--- RECORDS TO USE ---
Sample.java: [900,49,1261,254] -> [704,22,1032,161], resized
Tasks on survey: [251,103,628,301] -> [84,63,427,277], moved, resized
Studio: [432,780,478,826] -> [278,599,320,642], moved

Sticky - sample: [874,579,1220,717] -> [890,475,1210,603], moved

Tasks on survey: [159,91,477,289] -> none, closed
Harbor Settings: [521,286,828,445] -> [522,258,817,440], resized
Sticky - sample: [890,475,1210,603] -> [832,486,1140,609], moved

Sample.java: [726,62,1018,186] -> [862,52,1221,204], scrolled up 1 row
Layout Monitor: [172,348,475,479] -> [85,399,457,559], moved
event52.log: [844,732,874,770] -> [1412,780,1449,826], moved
---
TASK DETAILS ▸ The entries above hold the needed span. Transcribe exactly the lines from the one with "Studio: [432,780,478,826] ->" to the one with "Layout Monitor: [172,348,475,479]", both included.

ANSWER FOR THE TASK ▸
Studio: [432,780,478,826] -> [278,599,320,642], moved

Sticky - sample: [874,579,1220,717] -> [890,475,1210,603], moved

Tasks on survey: [159,91,477,289] -> none, closed
Harbor Settings: [521,286,828,445] -> [522,258,817,440], resized
Sticky - sample: [890,475,1210,603] -> [832,486,1140,609], moved

Sample.java: [726,62,1018,186] -> [862,52,1221,204], scrolled up 1 row
Layout Monitor: [172,348,475,479] -> [85,399,457,559], moved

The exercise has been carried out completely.